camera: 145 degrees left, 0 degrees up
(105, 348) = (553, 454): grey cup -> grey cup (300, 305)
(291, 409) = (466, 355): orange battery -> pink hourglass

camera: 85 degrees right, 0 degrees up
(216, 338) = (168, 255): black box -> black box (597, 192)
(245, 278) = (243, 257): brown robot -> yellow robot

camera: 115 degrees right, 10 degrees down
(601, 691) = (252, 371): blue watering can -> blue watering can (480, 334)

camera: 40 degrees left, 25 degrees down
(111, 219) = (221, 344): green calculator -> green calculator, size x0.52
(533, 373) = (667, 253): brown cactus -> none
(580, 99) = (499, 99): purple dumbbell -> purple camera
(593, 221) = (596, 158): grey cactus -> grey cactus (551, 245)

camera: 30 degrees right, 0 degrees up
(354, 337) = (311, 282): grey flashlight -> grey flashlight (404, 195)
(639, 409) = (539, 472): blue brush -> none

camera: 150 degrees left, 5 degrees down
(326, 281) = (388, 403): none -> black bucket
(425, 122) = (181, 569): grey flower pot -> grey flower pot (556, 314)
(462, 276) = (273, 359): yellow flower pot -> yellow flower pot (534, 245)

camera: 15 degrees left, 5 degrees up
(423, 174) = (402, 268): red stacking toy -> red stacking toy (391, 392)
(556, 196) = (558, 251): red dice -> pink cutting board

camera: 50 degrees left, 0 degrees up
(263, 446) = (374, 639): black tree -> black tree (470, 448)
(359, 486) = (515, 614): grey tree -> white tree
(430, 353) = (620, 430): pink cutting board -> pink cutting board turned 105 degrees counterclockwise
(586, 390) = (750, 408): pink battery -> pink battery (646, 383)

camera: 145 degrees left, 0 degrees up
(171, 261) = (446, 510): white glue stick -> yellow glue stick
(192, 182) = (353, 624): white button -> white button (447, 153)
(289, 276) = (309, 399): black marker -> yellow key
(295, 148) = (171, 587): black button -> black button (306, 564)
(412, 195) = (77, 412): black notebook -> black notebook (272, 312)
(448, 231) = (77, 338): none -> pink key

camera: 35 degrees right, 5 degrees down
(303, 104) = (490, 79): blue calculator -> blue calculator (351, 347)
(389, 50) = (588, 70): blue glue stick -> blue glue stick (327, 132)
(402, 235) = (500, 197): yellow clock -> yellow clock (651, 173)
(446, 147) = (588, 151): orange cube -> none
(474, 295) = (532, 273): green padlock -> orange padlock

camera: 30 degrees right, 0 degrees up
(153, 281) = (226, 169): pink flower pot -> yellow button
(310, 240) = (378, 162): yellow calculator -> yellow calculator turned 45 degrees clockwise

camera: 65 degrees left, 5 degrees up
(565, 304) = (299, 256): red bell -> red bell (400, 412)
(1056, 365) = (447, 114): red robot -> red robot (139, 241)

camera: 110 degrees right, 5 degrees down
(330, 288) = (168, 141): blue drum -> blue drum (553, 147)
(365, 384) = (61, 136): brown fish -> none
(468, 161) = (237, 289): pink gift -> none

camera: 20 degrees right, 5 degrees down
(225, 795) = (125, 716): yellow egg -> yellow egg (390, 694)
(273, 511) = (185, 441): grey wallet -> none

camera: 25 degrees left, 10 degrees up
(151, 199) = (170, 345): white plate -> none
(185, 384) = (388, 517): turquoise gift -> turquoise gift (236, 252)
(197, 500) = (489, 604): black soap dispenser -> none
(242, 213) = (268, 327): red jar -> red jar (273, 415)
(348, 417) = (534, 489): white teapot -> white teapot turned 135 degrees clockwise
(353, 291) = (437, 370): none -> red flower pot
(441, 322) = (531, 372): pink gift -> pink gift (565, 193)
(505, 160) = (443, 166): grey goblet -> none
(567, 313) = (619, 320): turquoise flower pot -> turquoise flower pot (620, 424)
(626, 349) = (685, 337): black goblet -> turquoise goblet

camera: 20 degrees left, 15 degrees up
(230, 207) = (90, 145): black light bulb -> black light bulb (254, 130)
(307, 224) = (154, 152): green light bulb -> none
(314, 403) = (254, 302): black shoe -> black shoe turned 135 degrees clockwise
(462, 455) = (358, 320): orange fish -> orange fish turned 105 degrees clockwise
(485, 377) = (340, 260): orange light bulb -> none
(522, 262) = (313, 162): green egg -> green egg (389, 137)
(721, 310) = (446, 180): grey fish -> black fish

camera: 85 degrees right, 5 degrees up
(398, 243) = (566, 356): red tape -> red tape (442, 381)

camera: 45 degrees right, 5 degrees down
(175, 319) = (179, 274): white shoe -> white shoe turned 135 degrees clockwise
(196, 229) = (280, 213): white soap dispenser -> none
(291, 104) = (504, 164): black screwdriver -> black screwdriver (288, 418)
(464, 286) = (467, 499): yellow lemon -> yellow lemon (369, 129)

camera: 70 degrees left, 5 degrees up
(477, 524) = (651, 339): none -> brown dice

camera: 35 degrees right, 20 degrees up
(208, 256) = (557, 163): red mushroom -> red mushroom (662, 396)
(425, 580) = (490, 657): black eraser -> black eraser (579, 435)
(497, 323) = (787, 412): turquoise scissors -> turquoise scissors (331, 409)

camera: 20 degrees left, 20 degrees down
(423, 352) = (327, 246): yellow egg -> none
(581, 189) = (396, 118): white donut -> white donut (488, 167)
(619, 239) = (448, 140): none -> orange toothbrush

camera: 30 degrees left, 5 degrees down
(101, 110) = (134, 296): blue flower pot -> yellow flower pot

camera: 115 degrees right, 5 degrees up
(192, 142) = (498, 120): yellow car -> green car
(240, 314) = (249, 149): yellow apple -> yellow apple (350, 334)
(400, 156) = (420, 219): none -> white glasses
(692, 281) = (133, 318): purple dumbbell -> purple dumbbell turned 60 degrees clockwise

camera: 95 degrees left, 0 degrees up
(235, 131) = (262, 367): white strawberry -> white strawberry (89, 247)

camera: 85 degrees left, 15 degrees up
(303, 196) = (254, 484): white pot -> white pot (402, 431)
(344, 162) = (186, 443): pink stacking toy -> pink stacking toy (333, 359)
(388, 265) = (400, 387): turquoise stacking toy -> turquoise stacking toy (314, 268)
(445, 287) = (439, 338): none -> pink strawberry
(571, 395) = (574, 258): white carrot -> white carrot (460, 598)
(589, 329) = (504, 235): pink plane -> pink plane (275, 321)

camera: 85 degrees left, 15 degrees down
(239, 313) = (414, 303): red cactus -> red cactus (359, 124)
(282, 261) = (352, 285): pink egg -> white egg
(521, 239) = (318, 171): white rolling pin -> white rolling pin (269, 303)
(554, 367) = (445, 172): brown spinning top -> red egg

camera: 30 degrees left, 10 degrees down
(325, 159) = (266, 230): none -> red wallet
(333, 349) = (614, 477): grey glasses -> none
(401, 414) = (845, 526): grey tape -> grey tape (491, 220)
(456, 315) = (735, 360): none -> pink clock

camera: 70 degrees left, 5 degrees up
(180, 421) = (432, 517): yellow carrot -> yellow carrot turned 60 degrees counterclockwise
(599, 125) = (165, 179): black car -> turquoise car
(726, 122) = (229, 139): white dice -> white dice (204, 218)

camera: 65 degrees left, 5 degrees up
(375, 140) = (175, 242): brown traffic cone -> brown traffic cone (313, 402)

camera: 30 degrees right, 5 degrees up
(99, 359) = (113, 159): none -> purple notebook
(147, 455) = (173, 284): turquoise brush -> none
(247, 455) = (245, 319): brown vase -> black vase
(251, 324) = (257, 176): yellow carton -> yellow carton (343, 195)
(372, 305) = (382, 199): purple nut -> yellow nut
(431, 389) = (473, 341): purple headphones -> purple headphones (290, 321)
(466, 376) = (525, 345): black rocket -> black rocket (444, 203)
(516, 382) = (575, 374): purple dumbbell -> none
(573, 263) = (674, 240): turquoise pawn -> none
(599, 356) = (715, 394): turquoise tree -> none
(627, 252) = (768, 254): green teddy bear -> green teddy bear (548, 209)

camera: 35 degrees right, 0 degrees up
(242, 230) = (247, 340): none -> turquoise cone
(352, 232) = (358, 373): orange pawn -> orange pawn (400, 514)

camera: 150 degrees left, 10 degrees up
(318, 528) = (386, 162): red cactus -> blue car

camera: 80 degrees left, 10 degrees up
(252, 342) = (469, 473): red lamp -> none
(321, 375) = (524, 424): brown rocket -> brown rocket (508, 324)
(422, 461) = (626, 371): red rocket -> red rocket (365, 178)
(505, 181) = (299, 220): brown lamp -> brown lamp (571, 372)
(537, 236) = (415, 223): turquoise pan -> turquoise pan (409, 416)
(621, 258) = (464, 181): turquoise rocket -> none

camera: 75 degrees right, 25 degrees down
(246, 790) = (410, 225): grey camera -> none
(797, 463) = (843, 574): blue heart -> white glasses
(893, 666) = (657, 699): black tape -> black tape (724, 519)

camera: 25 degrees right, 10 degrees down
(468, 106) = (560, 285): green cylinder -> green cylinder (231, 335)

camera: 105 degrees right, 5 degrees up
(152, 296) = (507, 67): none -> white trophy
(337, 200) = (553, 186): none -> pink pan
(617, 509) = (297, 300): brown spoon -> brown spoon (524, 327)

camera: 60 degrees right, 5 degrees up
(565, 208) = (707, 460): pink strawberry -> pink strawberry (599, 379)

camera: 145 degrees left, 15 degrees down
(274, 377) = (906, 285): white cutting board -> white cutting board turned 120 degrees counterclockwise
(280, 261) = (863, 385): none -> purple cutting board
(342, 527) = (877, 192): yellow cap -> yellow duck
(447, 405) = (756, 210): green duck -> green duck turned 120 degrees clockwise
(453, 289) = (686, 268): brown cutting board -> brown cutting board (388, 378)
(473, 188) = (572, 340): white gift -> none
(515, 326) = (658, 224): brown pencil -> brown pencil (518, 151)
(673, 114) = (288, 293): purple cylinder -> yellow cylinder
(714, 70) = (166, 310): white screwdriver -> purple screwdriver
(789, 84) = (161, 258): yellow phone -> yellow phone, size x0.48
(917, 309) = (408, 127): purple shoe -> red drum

++++++

_What the task asks:_ Copy every line from the records above that contains the word "brown".

_Your response:_
(245, 278) = (243, 257): brown robot -> yellow robot
(533, 373) = (667, 253): brown cactus -> none
(365, 384) = (61, 136): brown fish -> none
(477, 524) = (651, 339): none -> brown dice
(554, 367) = (445, 172): brown spinning top -> red egg
(375, 140) = (175, 242): brown traffic cone -> brown traffic cone (313, 402)
(247, 455) = (245, 319): brown vase -> black vase
(321, 375) = (524, 424): brown rocket -> brown rocket (508, 324)
(505, 181) = (299, 220): brown lamp -> brown lamp (571, 372)
(617, 509) = (297, 300): brown spoon -> brown spoon (524, 327)
(453, 289) = (686, 268): brown cutting board -> brown cutting board (388, 378)
(515, 326) = (658, 224): brown pencil -> brown pencil (518, 151)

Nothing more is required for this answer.